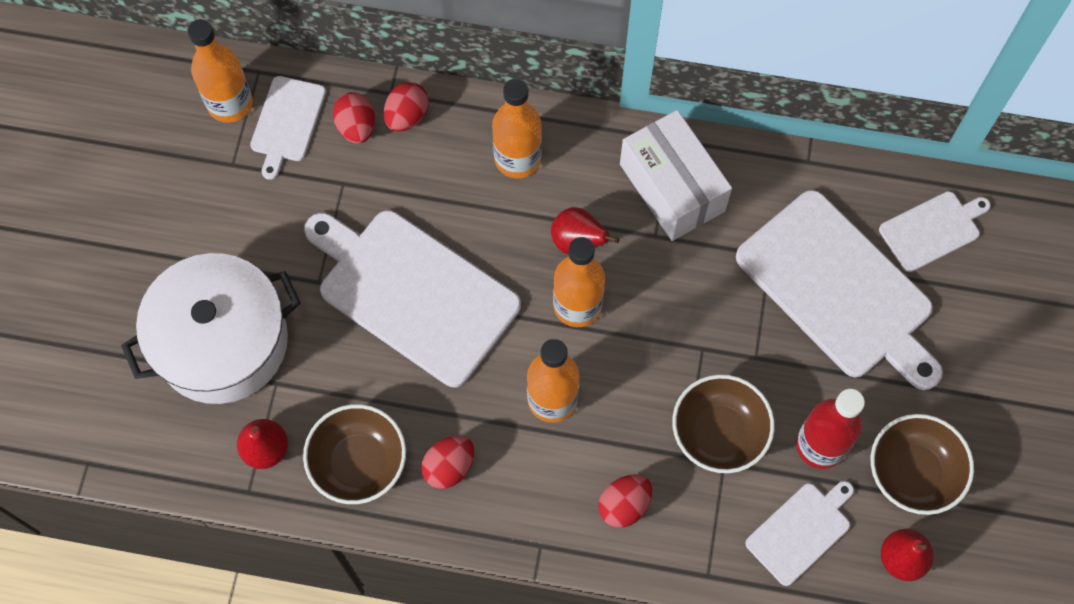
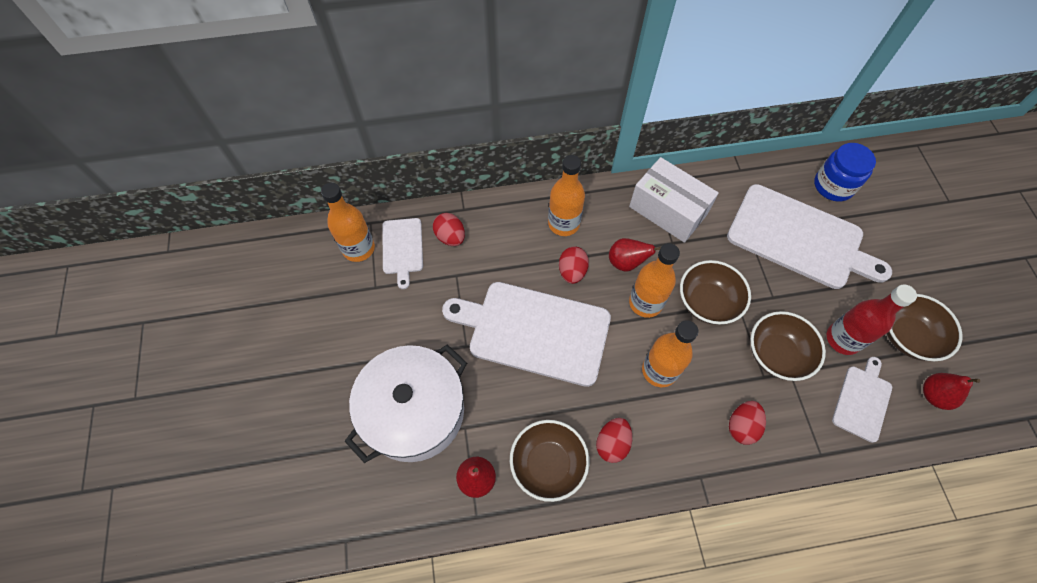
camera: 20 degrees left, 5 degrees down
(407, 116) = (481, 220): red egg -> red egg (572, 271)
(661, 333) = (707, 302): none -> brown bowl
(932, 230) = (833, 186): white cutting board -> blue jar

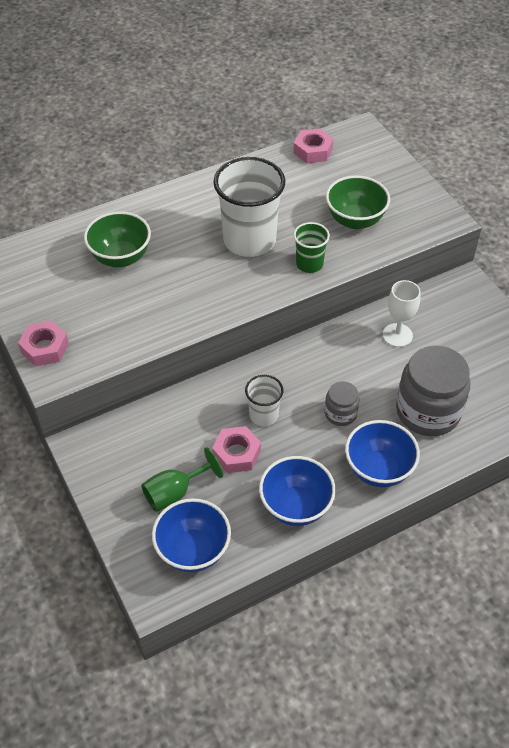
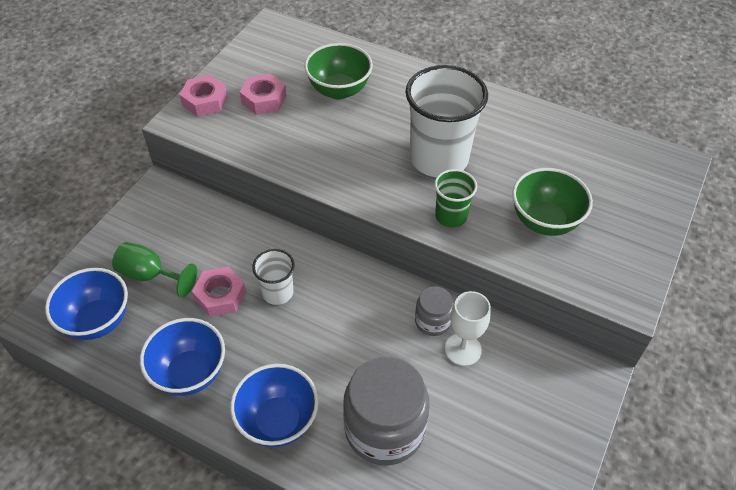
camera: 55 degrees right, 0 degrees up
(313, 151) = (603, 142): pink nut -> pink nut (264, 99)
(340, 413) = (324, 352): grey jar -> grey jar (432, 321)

## PROBLEM REQUIREMENTS
Only the lines from the one containing "(313, 151) = (603, 142): pink" through the final line of the data belong in the answer, repeated exactly.

## TASK OUTPUT
(313, 151) = (603, 142): pink nut -> pink nut (264, 99)
(340, 413) = (324, 352): grey jar -> grey jar (432, 321)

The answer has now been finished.